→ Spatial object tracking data

______

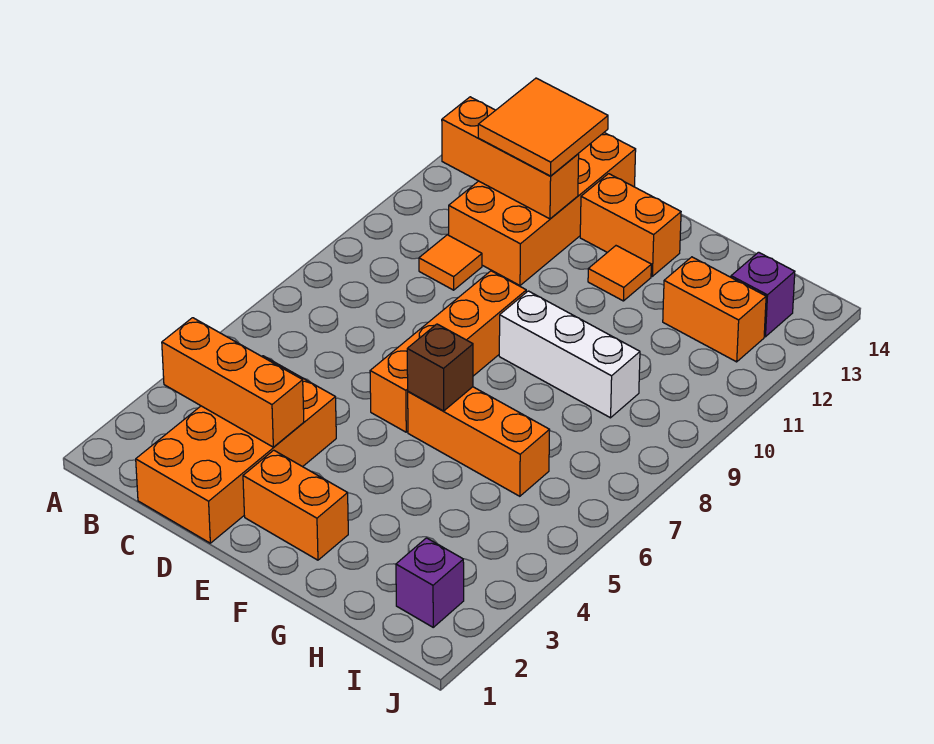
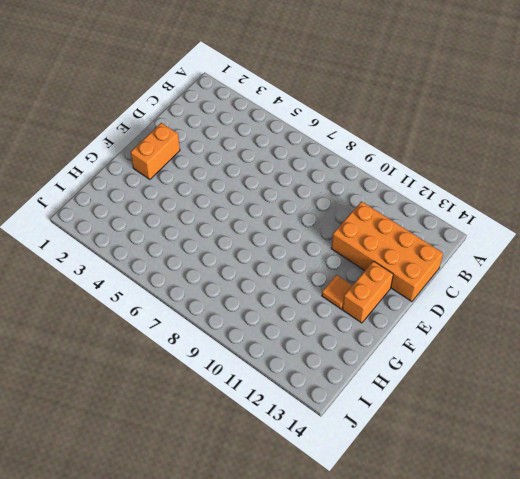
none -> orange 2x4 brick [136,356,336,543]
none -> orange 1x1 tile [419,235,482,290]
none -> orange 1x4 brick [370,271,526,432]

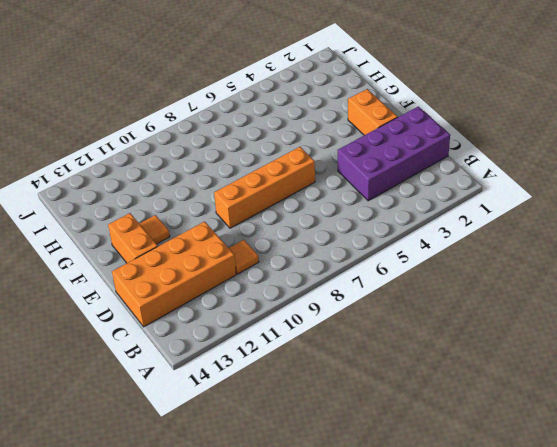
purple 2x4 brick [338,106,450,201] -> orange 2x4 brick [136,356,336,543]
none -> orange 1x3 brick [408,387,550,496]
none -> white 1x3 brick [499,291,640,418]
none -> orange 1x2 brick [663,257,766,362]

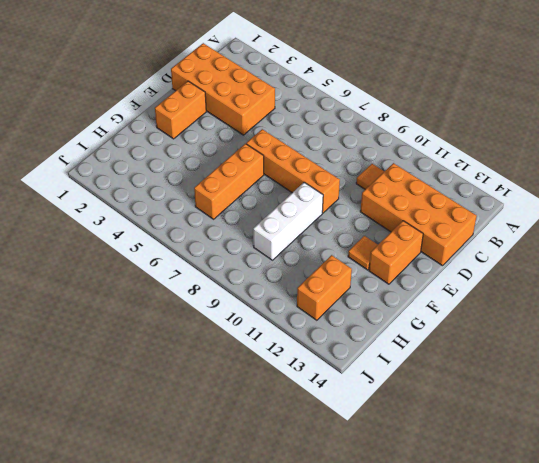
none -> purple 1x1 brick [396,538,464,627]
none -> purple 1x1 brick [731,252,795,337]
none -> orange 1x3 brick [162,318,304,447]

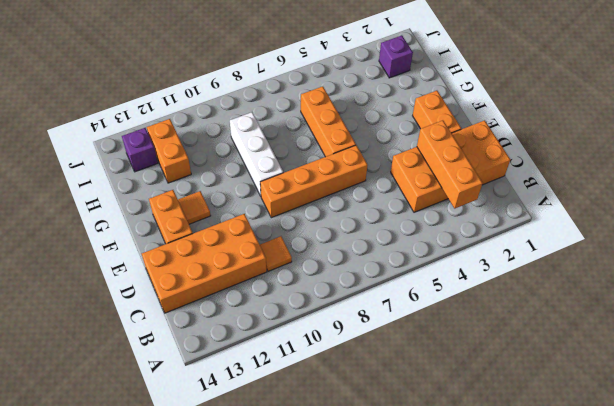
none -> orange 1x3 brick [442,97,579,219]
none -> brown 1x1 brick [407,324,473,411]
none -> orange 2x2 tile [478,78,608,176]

______

→ Instructions for the task
All of the lines above must be printed again exactly, and no picture may appear in the copy.

→ Task response
none -> orange 2x4 brick [136,356,336,543]
none -> orange 1x1 tile [419,235,482,290]
none -> orange 1x4 brick [370,271,526,432]

purple 2x4 brick [338,106,450,201] -> orange 2x4 brick [136,356,336,543]
none -> orange 1x3 brick [408,387,550,496]
none -> white 1x3 brick [499,291,640,418]
none -> orange 1x2 brick [663,257,766,362]

none -> purple 1x1 brick [396,538,464,627]
none -> purple 1x1 brick [731,252,795,337]
none -> orange 1x3 brick [162,318,304,447]

none -> orange 1x3 brick [442,97,579,219]
none -> brown 1x1 brick [407,324,473,411]
none -> orange 2x2 tile [478,78,608,176]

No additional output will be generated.